* _What is being asked_: Pull out every line of the material below that contains the word "point" and copy each one without changes.

* _Records for processing_:
·····
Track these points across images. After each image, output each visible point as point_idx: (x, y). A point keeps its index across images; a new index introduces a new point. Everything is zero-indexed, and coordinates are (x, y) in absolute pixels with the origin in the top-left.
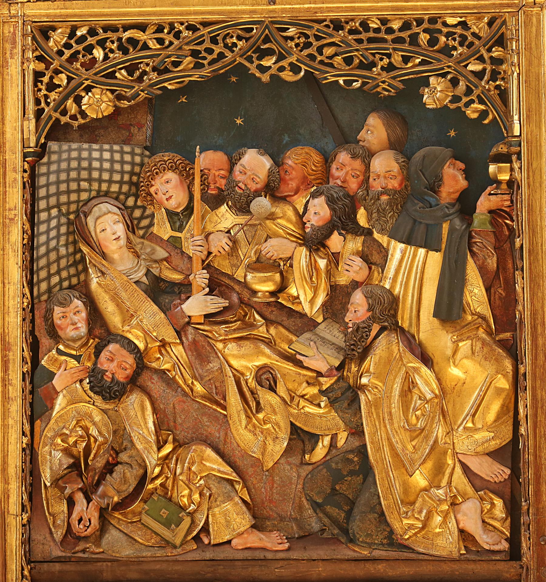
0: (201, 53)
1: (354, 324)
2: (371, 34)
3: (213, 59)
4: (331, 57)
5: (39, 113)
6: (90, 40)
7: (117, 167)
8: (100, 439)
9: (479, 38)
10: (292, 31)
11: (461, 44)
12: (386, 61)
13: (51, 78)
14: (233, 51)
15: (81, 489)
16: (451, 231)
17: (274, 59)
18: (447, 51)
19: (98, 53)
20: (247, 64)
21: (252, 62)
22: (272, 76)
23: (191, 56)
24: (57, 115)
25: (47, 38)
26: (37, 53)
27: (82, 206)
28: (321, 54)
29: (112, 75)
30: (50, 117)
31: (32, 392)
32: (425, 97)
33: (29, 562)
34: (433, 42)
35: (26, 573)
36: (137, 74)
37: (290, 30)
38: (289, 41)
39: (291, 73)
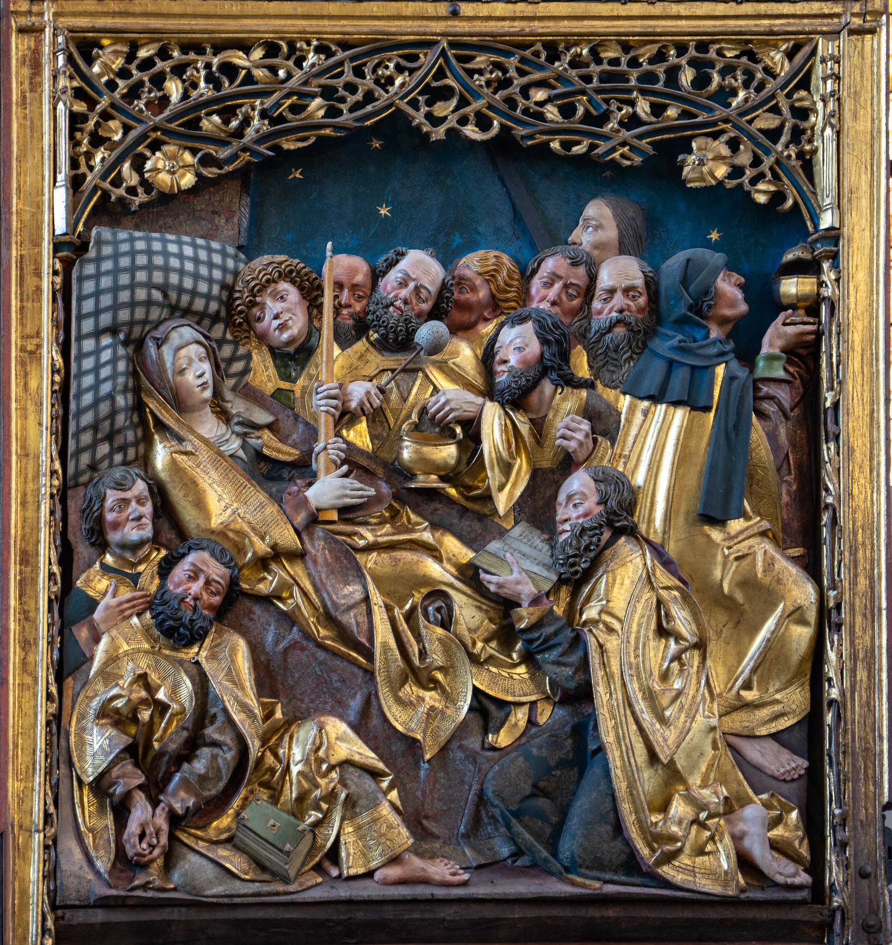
0: (337, 91)
1: (574, 527)
2: (606, 67)
3: (358, 102)
4: (541, 104)
5: (76, 183)
6: (160, 65)
7: (204, 271)
8: (175, 706)
9: (774, 76)
10: (481, 60)
11: (746, 85)
12: (626, 110)
13: (98, 124)
14: (387, 92)
15: (140, 787)
16: (730, 379)
17: (454, 102)
18: (725, 95)
19: (174, 88)
20: (410, 111)
21: (417, 109)
22: (450, 132)
23: (321, 96)
24: (106, 185)
25: (90, 62)
26: (75, 84)
27: (149, 332)
28: (527, 97)
29: (194, 124)
30: (96, 188)
31: (61, 633)
32: (686, 170)
33: (54, 907)
34: (701, 81)
35: (50, 924)
36: (234, 124)
37: (478, 59)
38: (476, 76)
39: (477, 129)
·····
* _Result for this task_:
Track these points across images. After each image, output each visible point as point_idx: (x, y). A point keeps its index across images; a new index introduces a new point. Everything is zero-indexed, and coordinates are (x, y) in absolute pixels with the origin in the top-left.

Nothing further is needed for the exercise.